▸ **INFORMATION PROVIDED**

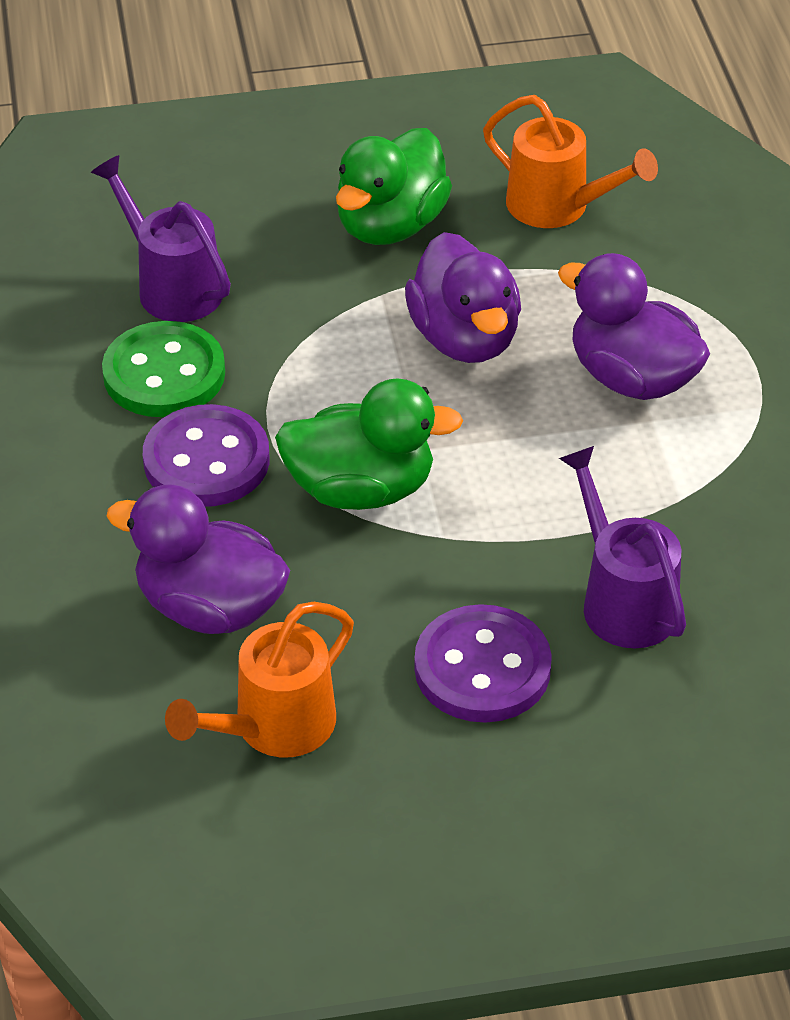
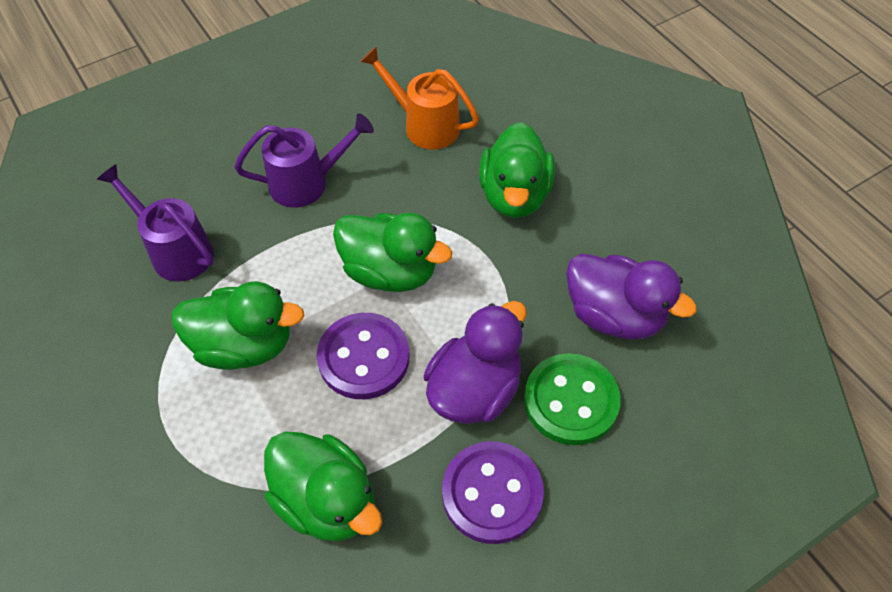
green duck: 2 -> 4
orange watering can: 2 -> 1
purple duck: 3 -> 2

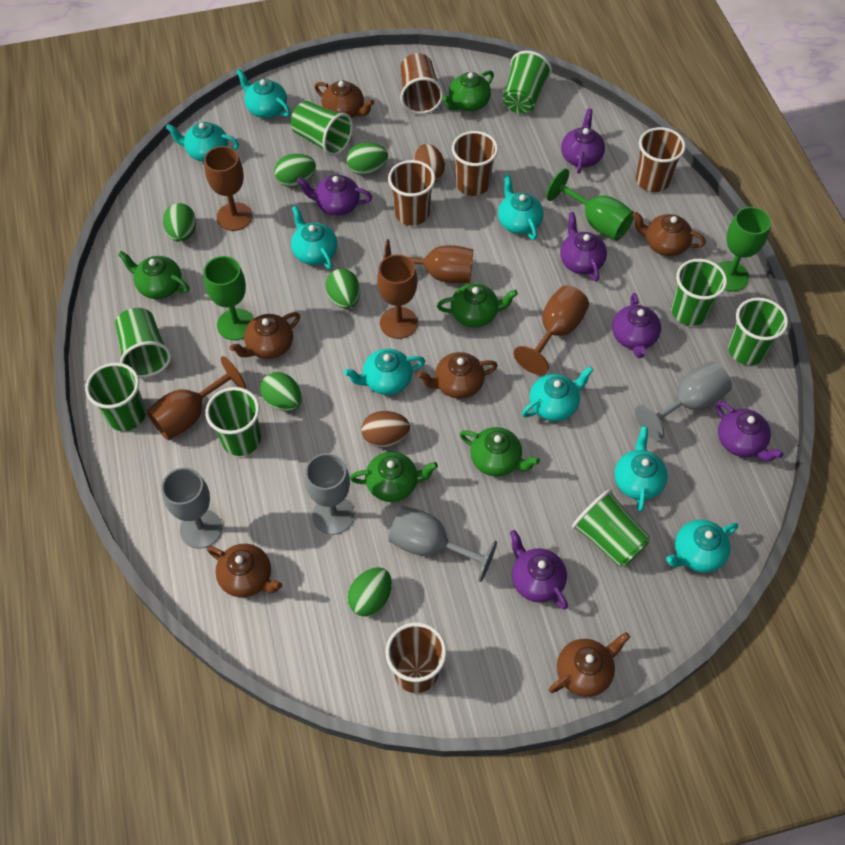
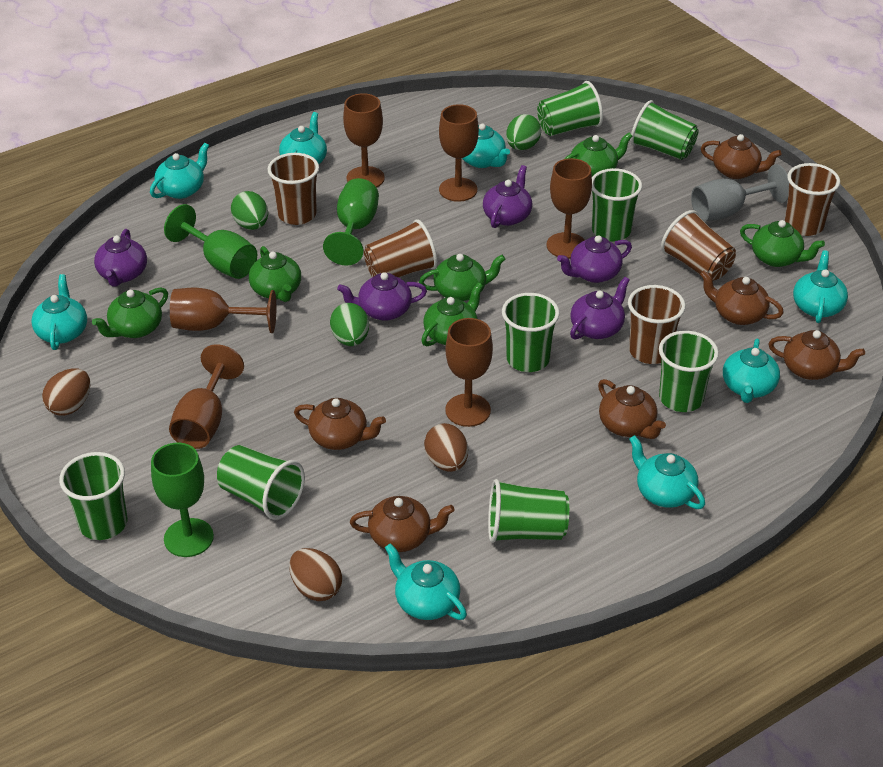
brown egg: 2 -> 3
brown goblet: 5 -> 6
green egg: 6 -> 3
green teapot: 5 -> 6
grey goblet: 4 -> 1
purple teapot: 6 -> 5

▸ **DIRECTIONS FOR THIS TASK**
Please set down the records above word for word and omit their pictures.

▸ **ANSWER BELOW**
green duck: 2 -> 4
orange watering can: 2 -> 1
purple duck: 3 -> 2

brown egg: 2 -> 3
brown goblet: 5 -> 6
green egg: 6 -> 3
green teapot: 5 -> 6
grey goblet: 4 -> 1
purple teapot: 6 -> 5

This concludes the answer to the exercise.